**DATA SHOWN**
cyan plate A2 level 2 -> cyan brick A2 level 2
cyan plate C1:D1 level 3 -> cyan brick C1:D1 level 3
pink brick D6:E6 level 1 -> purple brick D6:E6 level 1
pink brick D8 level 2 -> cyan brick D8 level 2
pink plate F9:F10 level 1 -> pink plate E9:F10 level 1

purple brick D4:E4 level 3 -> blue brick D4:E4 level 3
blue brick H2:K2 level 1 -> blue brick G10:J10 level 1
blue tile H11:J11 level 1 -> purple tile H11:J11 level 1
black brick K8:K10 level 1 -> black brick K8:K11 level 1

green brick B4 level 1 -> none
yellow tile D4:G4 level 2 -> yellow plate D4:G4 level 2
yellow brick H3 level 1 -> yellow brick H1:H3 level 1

* * *

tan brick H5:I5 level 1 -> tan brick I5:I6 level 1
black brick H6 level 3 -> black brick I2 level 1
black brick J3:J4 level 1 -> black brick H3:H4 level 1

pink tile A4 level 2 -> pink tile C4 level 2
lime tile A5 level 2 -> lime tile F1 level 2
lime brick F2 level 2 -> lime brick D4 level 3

==

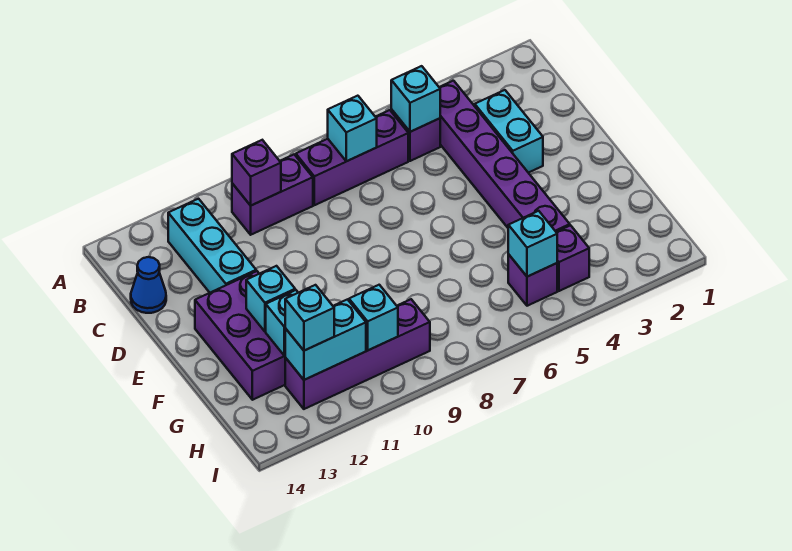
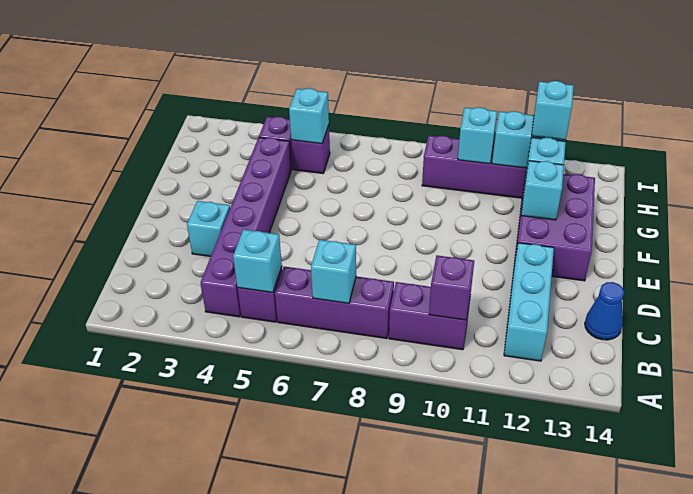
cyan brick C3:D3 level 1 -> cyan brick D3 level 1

**WHAT THIS TASK INVOLVES**
Of all the entries above, retype exactly the lines from the line with "blue brick H2:K2" to the line with "yellow brick H3", both included, and no others.

**TASK ANSWER**
blue brick H2:K2 level 1 -> blue brick G10:J10 level 1
blue tile H11:J11 level 1 -> purple tile H11:J11 level 1
black brick K8:K10 level 1 -> black brick K8:K11 level 1

green brick B4 level 1 -> none
yellow tile D4:G4 level 2 -> yellow plate D4:G4 level 2
yellow brick H3 level 1 -> yellow brick H1:H3 level 1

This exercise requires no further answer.